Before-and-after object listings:
= = = = = = =

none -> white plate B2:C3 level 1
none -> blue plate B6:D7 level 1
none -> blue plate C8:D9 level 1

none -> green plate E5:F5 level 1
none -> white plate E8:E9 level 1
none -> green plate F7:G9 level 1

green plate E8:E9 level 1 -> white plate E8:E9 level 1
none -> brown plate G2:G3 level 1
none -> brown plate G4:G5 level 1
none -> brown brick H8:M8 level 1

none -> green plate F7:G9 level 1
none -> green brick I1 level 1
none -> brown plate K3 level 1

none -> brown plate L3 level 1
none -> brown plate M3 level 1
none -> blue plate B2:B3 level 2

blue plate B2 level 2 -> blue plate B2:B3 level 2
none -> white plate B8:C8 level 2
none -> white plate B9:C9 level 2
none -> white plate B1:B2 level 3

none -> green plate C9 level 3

= = = = = = =

Of the lines above, retype only those from the line containing "none -> white plate E8:E9 level 1" through the line containing "none -> brown brick H8:M8 level 1", including both, exactly.

none -> white plate E8:E9 level 1
none -> green plate F7:G9 level 1

green plate E8:E9 level 1 -> white plate E8:E9 level 1
none -> brown plate G2:G3 level 1
none -> brown plate G4:G5 level 1
none -> brown brick H8:M8 level 1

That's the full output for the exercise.